(Your task)
Set down exactly the lines in the records below that run from the line with "none -> brown plate B6:C7 level 1" to the line with "yellow plate E7 level 1 -> none", inclusive, and nothing more.

(Data for the task)
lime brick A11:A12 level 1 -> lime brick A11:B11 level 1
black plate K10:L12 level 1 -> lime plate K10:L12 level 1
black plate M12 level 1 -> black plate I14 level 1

---

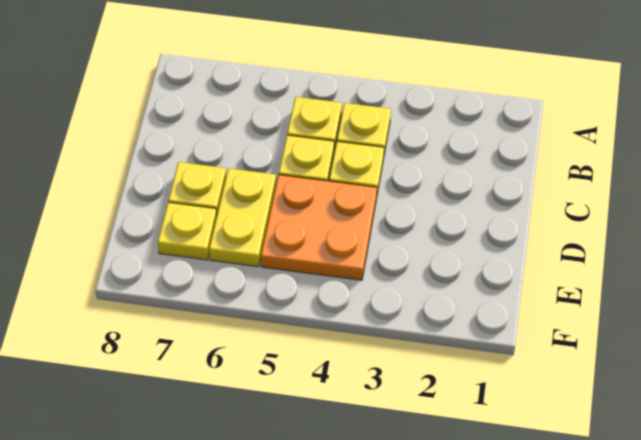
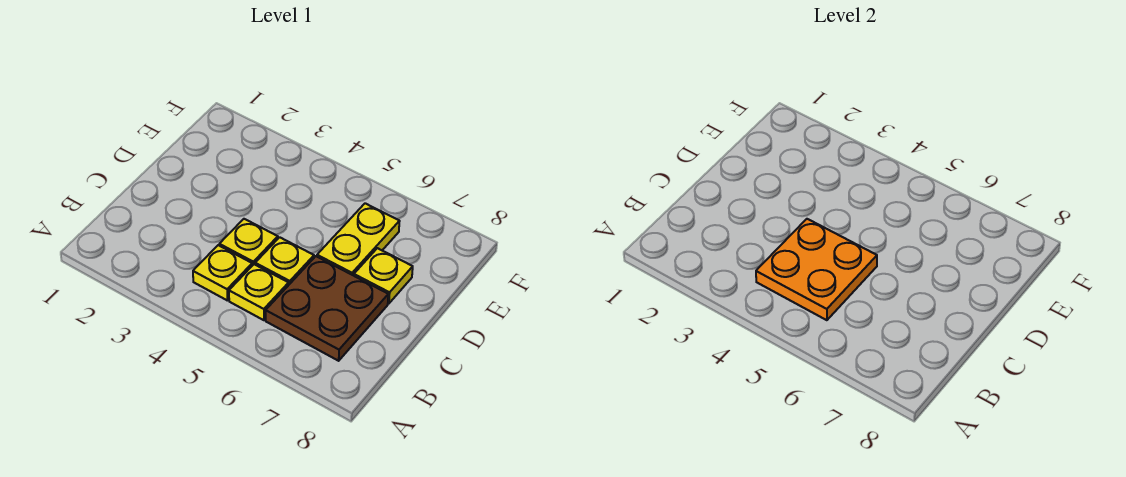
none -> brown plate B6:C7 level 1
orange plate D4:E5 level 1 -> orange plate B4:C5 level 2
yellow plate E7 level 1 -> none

(Solved problem)
none -> brown plate B6:C7 level 1
orange plate D4:E5 level 1 -> orange plate B4:C5 level 2
yellow plate E7 level 1 -> none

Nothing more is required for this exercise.